AIM OF THE TASK >> Where the data below contains pictures, omit them; output the rest word for word.
──────── DATA SHOWN
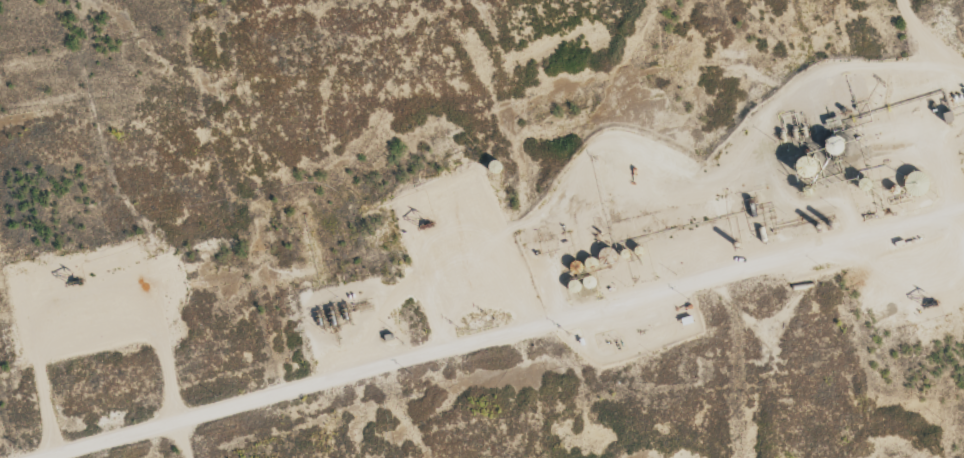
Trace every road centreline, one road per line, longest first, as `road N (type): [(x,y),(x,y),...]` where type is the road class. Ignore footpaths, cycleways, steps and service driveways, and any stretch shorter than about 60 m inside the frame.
road 1 (track): [(963,203),(49,457)]
road 2 (track): [(181,422),(72,0)]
────────────────
TASK SOLUTION >>
Trace every road centreline, one road per line, longest first, as `road N (type): [(x,y),(x,y),...]` where type is the road class. Ignore footpaths, cycleways, steps and service driveways, and any stretch shorter than about 60 m inside the frame.
road 1 (track): [(963,203),(49,457)]
road 2 (track): [(181,422),(72,0)]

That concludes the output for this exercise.